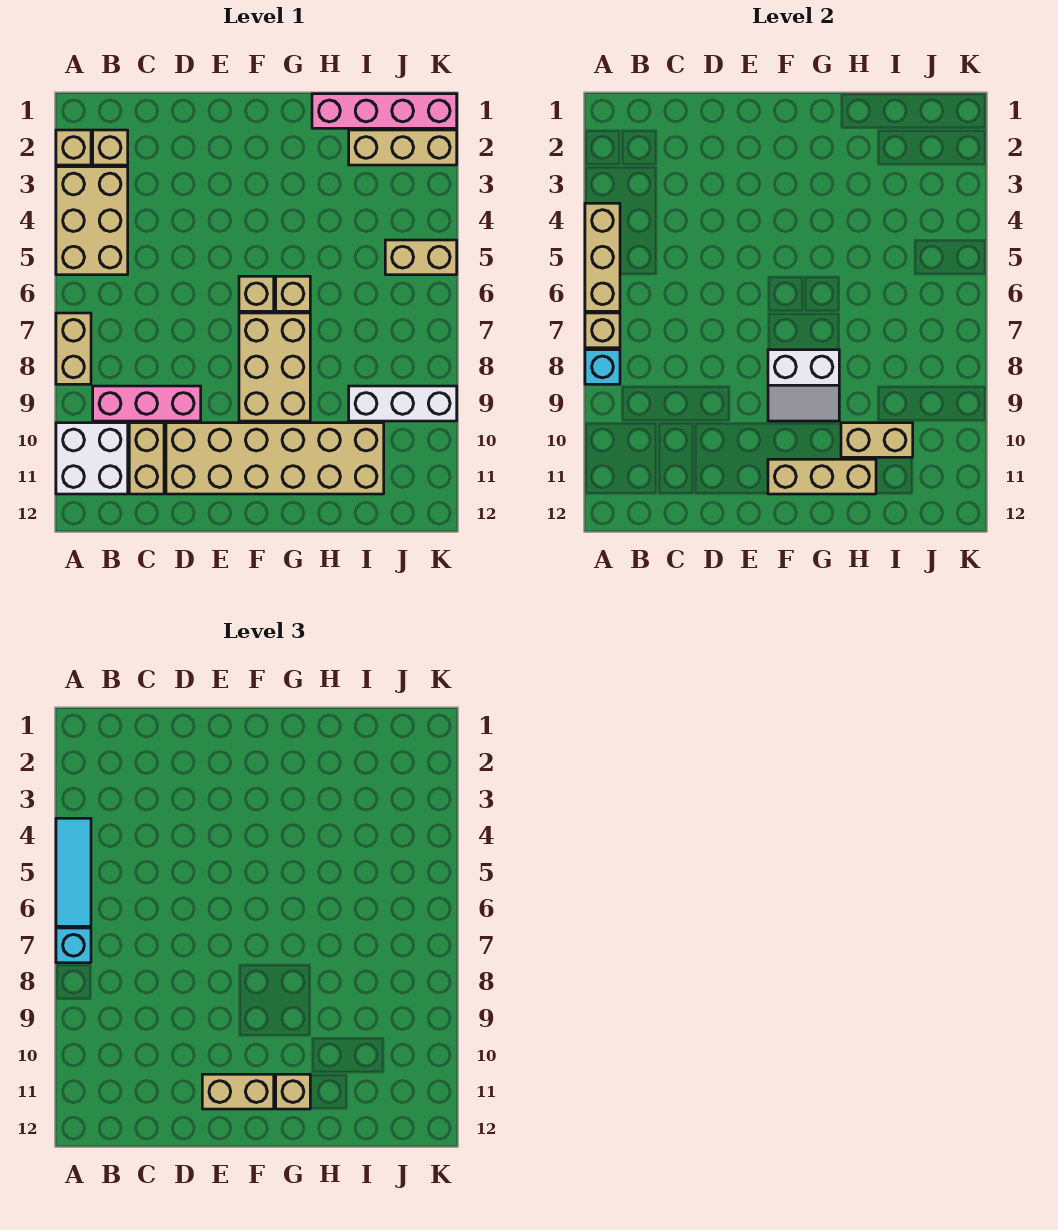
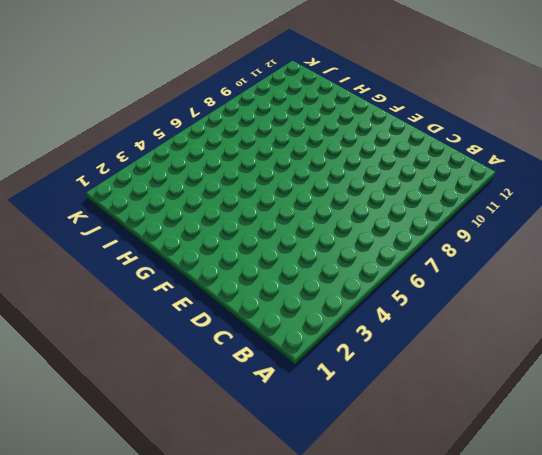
none -> tan brick A2 level 1
none -> tan brick A3:B5 level 1
none -> tan brick A7:A8 level 1

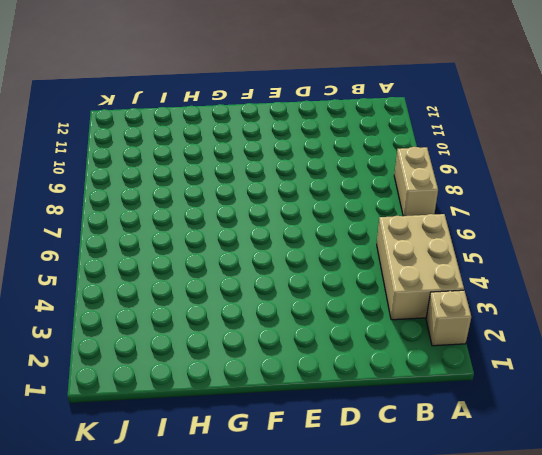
none -> white brick A10:B11 level 1
none -> tan brick B2 level 1
none -> pink brick B9:D9 level 1

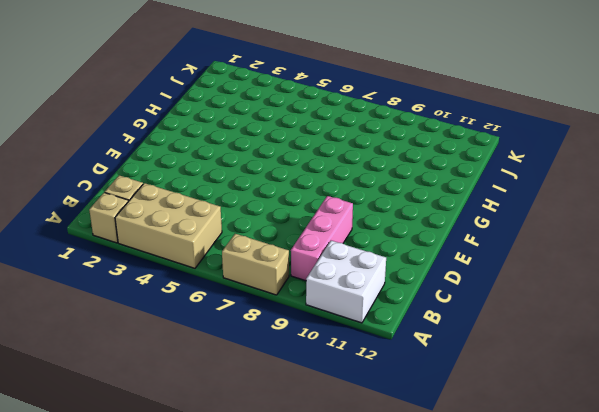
none -> tan brick C10:C11 level 1
none -> tan brick D10:I11 level 1
none -> tan brick F6 level 1

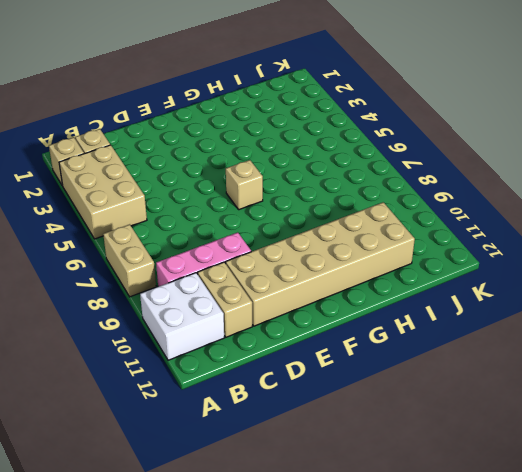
none -> tan brick F7:G9 level 1
none -> tan brick G6 level 1
none -> pink brick H1:K1 level 1

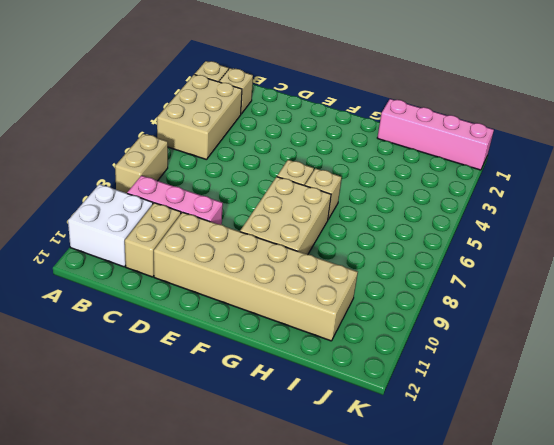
none -> tan brick I2:K2 level 1
none -> white brick I9:K9 level 1
none -> tan brick J5:K5 level 1

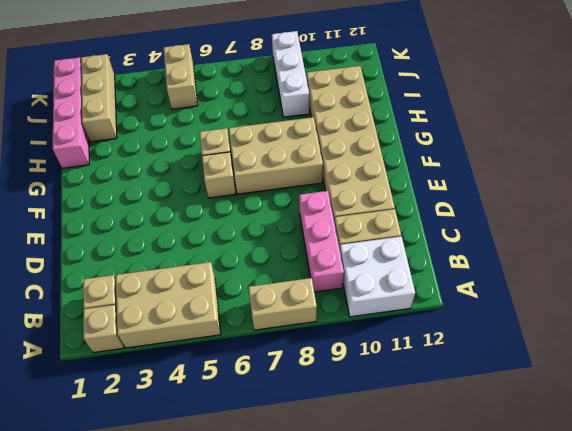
none -> tan brick A4:A6 level 2
none -> tan brick A7 level 2
none -> cyan brick A8 level 2

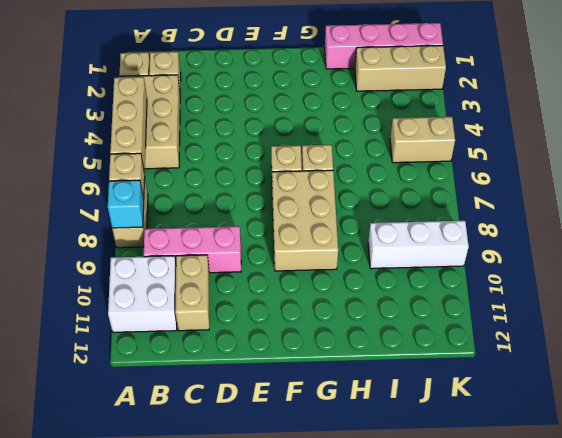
none -> tan brick D10:I11 level 1
none -> white slope F8:G9 level 2 top 8
none -> tan brick F11:H11 level 2

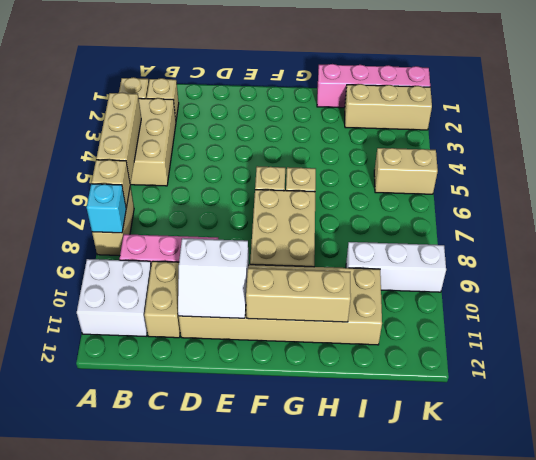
white slope D10:E11 level 2 top 10 -> white slope F8:G9 level 2 top 8
none -> tan brick H10:I10 level 2
none -> cyan tile A4:A6 level 3
none -> cyan brick A7 level 3

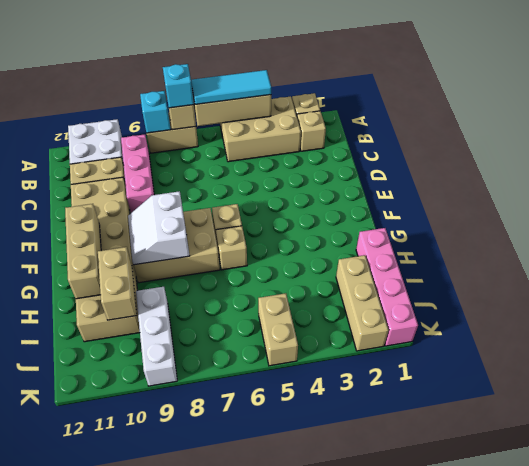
none -> tan brick E11:F11 level 3
none -> tan brick G11 level 3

### [WHAT THIS TASK INVOLVES]
Across the whole listing above, count each line in which the string "pink" occurs; respond with that number only.

### [TASK ANSWER]
2